*AIM OF THE EXERCISE:*
Set down, character for character, everything in the records below from the line holding "purple goblet: [321,444,378,579]" down to the line holding "red goblet: [166,397,228,526]", and no other line.

_ _ _ _ _ _ _

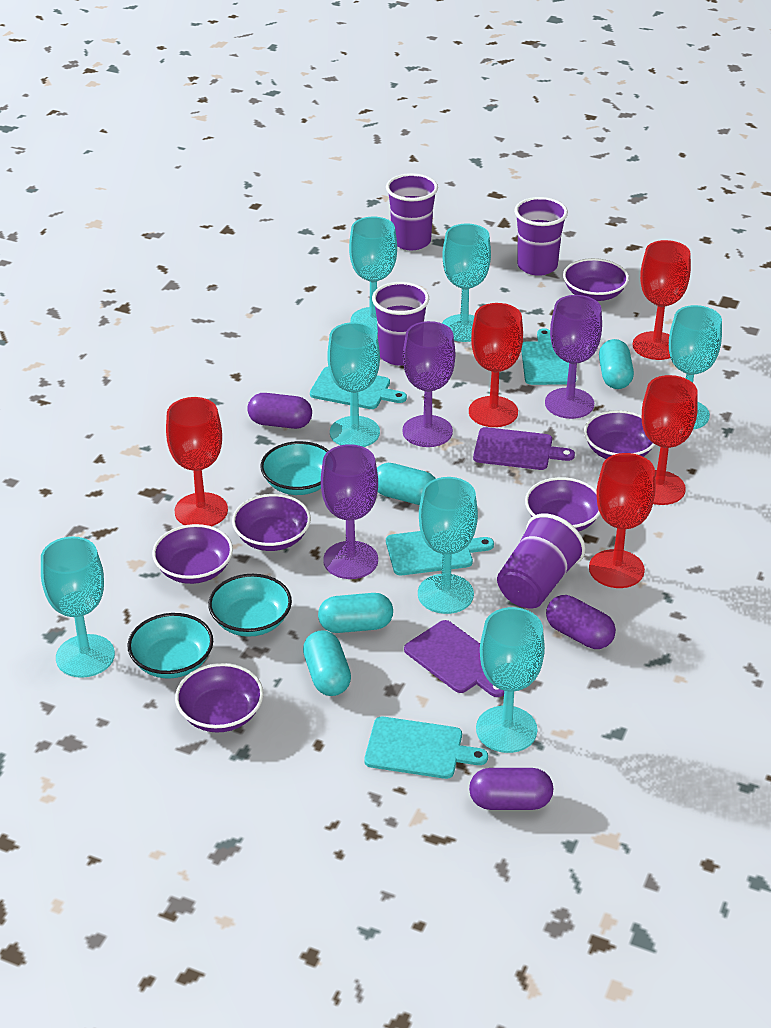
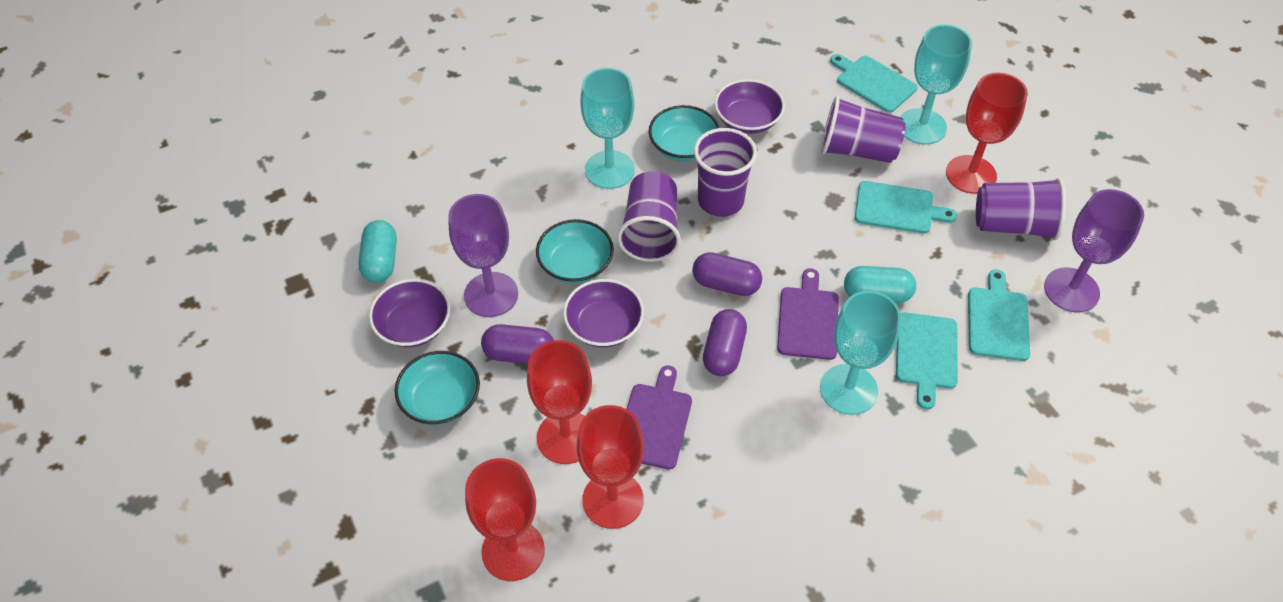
purple bowl: [152,524,233,584] [175,663,264,733] [232,494,311,551] [525,477,600,532] [563,258,629,301] [584,410,655,459] = 6 -> [369,279,450,347] [563,279,644,347] [715,79,785,134] = 3
purple goblet: [321,444,378,579] [402,321,455,447] [545,295,602,419] = 3 -> [448,194,518,317] [1044,189,1144,313] = 2
red goblet: [166,397,228,526] [469,303,523,427] [589,453,656,588] [633,240,691,360] [642,375,698,505] = 5 -> [465,458,545,581] [527,340,592,464] [577,405,644,529] [946,73,1028,194] = 4
turquoise capsule: [303,630,351,696] [318,593,393,633] [377,463,436,505] [599,339,634,389] = 4 -> [358,220,397,283] [844,266,916,303] = 2
turquoise goblet: [41,536,115,678] [328,322,380,447] [349,217,397,334] [418,477,478,614] [442,224,491,342] [476,607,545,753] [669,305,722,429] = 7 -> [580,68,635,189] [820,291,901,415] [900,25,972,144] = 3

_ _ _ _ _ _ _

*ANSWER TO THIS PROBLEM:*
purple goblet: [321,444,378,579] [402,321,455,447] [545,295,602,419] = 3 -> [448,194,518,317] [1044,189,1144,313] = 2
red goblet: [166,397,228,526] [469,303,523,427] [589,453,656,588] [633,240,691,360] [642,375,698,505] = 5 -> [465,458,545,581] [527,340,592,464] [577,405,644,529] [946,73,1028,194] = 4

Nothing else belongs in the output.